- WHAT TO PRODUCE
Retype, word for word, only the lines from the one containing "L101: none -> 1.5uH (5V, DGND)" through the last line of the listing below. Pictures do not belong in the result.

----------

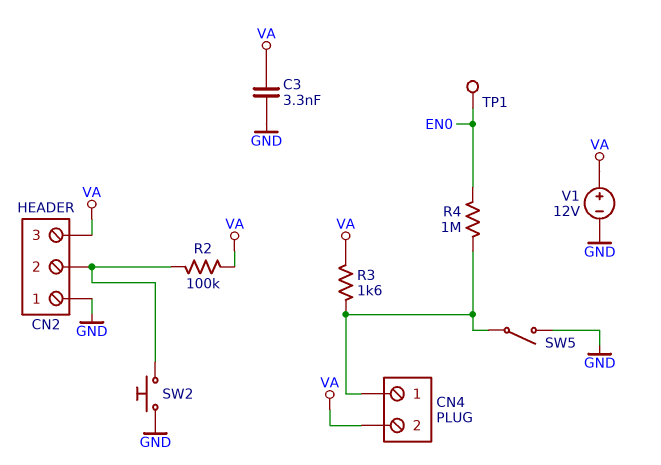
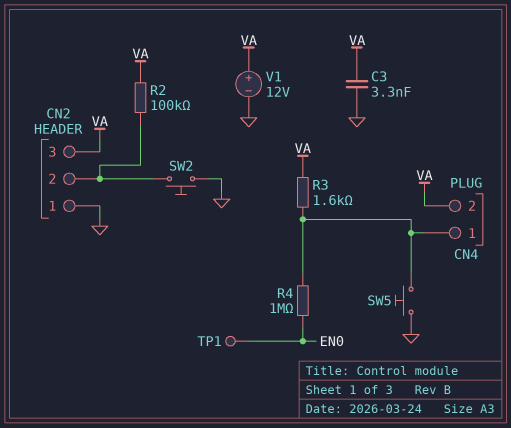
SW5: switch (CN4/1, GND) -> button (CN4/1, GND)

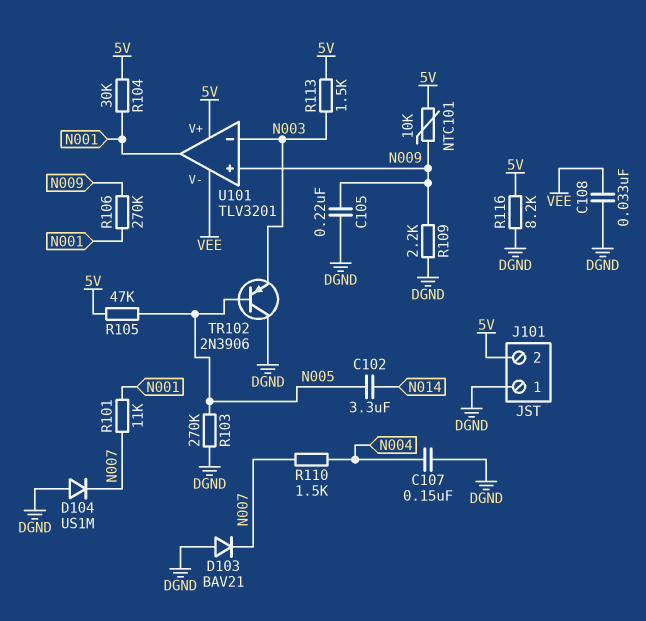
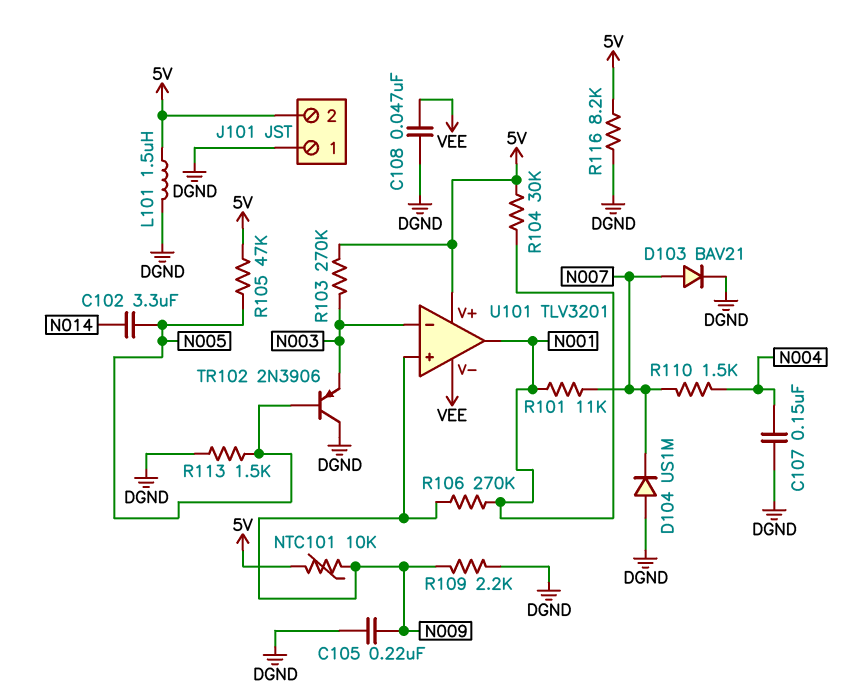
C108: 33nF (DGND, VEE) -> 47nF (DGND, VEE)
D103: diode BAV21 (A DGND, K N007) -> diode BAV21 (A N007, K DGND)
L101: none -> 1.5uH (5V, DGND)
R103: 270k (DGND, N005) -> 270k (5V, N003)
R113: 1.5k (5V, N003) -> 1.5k (DGND, N005)

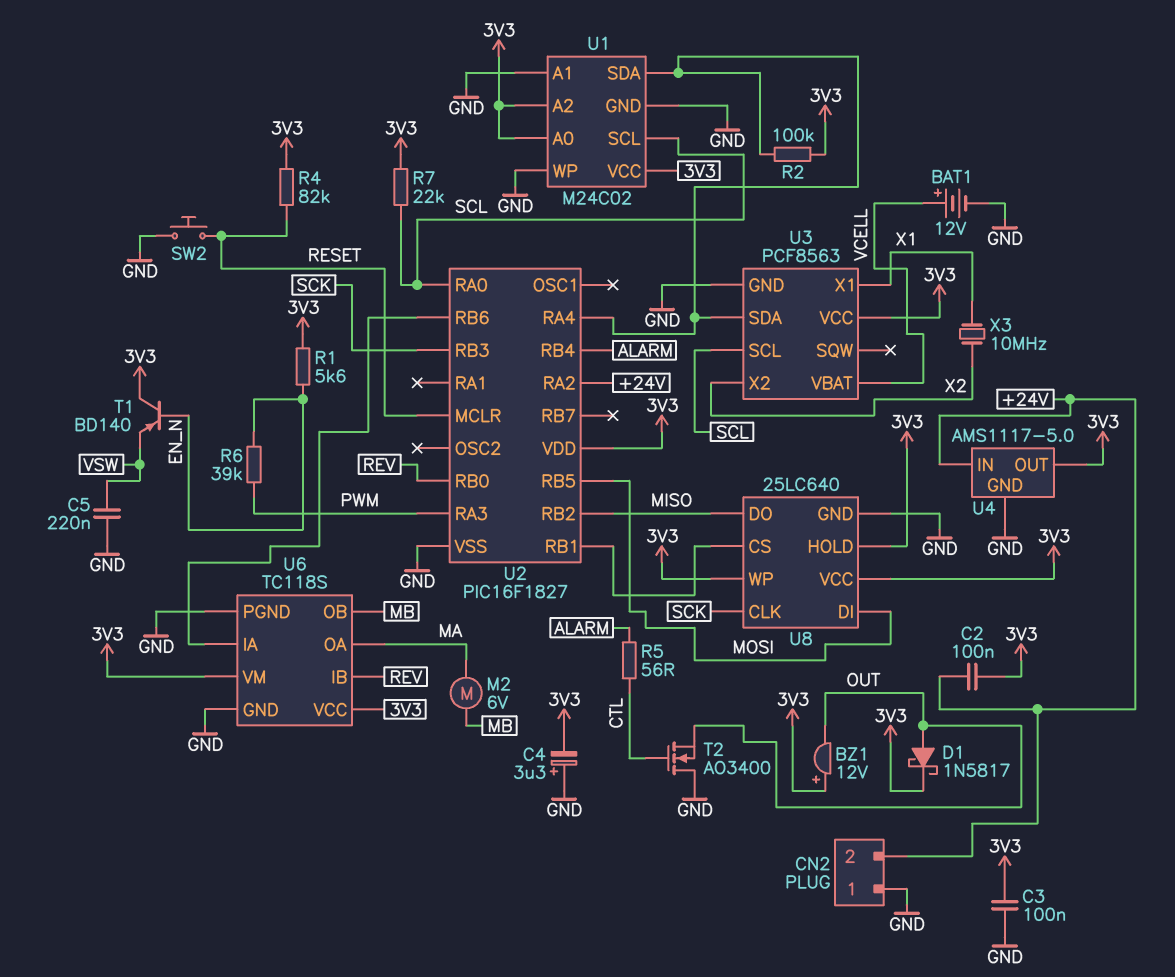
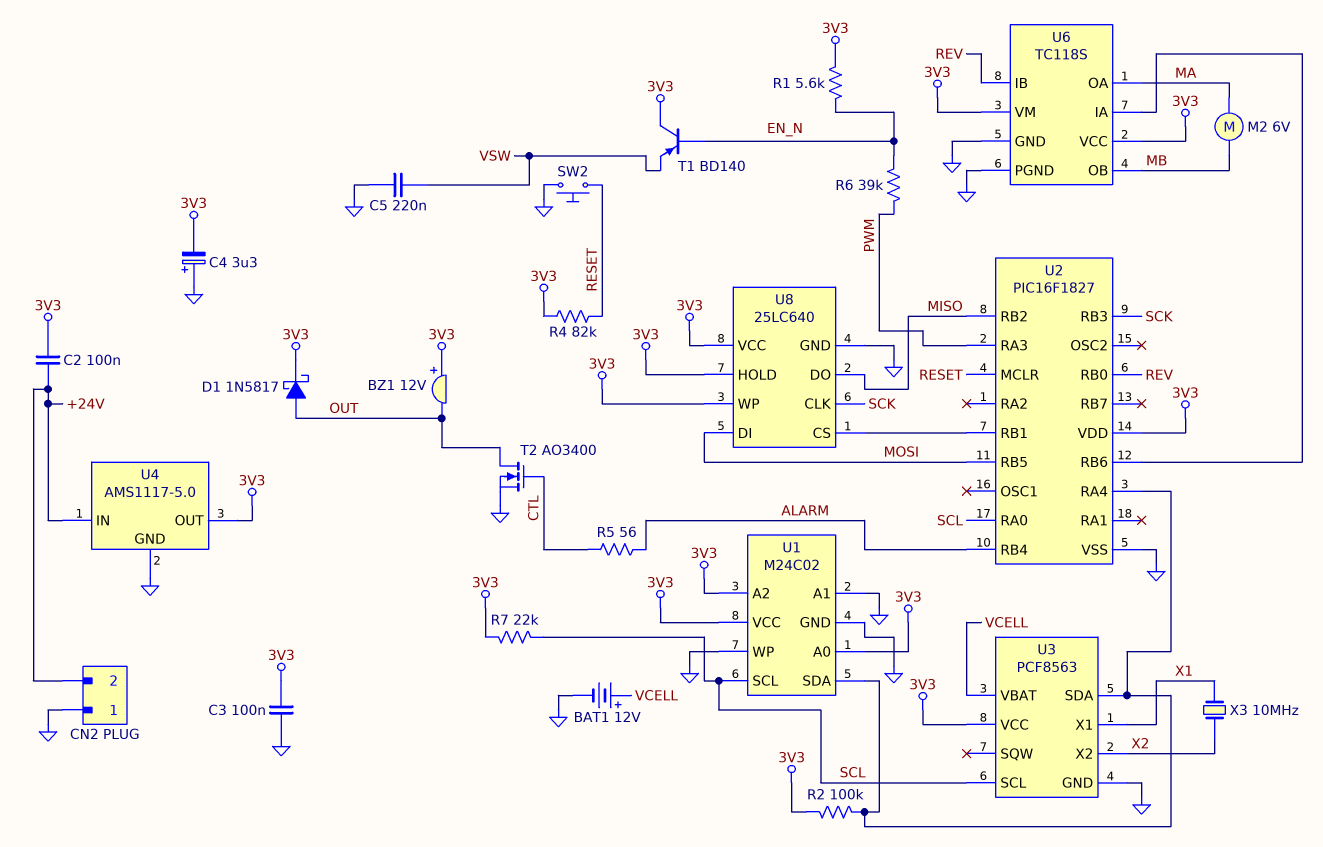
T2: NMOS AO3400 (G CTL, D GND, S OUT) -> NMOS AO3400 (G CTL, D OUT, S GND)
U2 pin RA2: +24V -> none

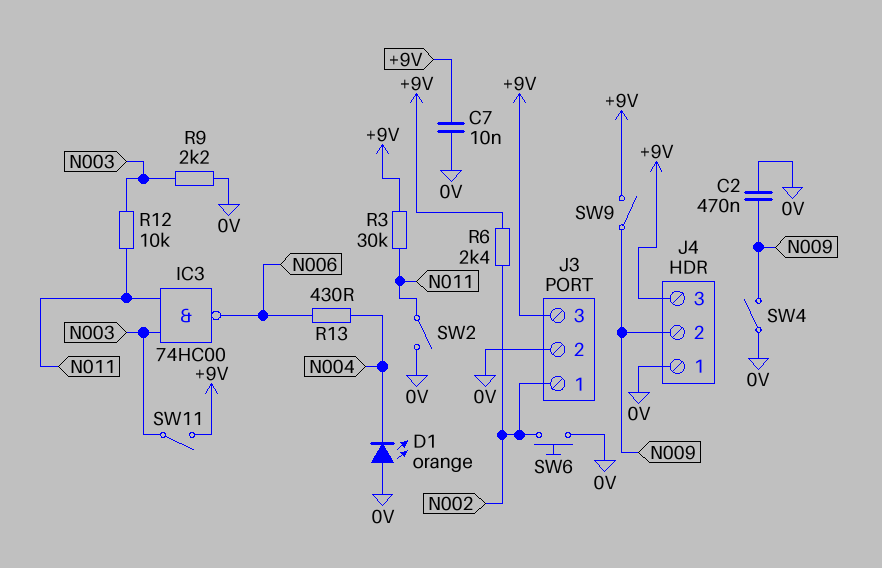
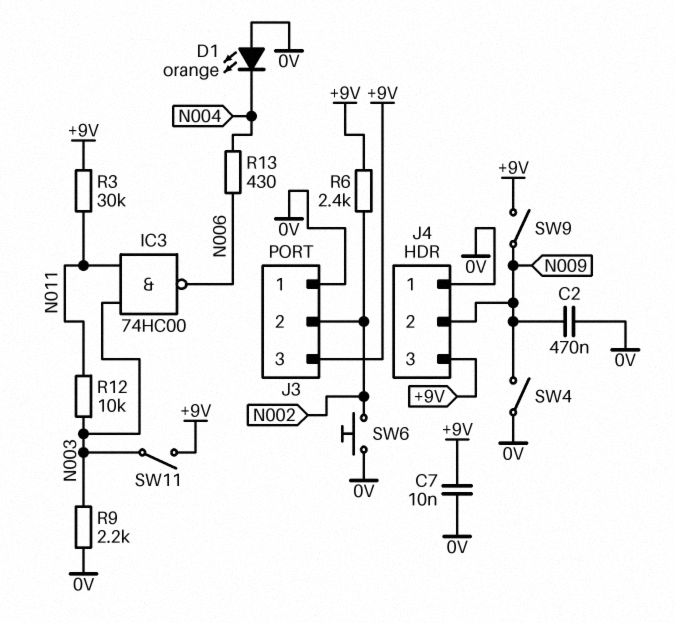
J3 pin 1: N002 -> 0V
J3 pin 2: 0V -> N002
SW2: switch (0V, N011) -> none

----------

- SOLVED EXERCISE
L101: none -> 1.5uH (5V, DGND)
R103: 270k (DGND, N005) -> 270k (5V, N003)
R113: 1.5k (5V, N003) -> 1.5k (DGND, N005)

T2: NMOS AO3400 (G CTL, D GND, S OUT) -> NMOS AO3400 (G CTL, D OUT, S GND)
U2 pin RA2: +24V -> none

J3 pin 1: N002 -> 0V
J3 pin 2: 0V -> N002
SW2: switch (0V, N011) -> none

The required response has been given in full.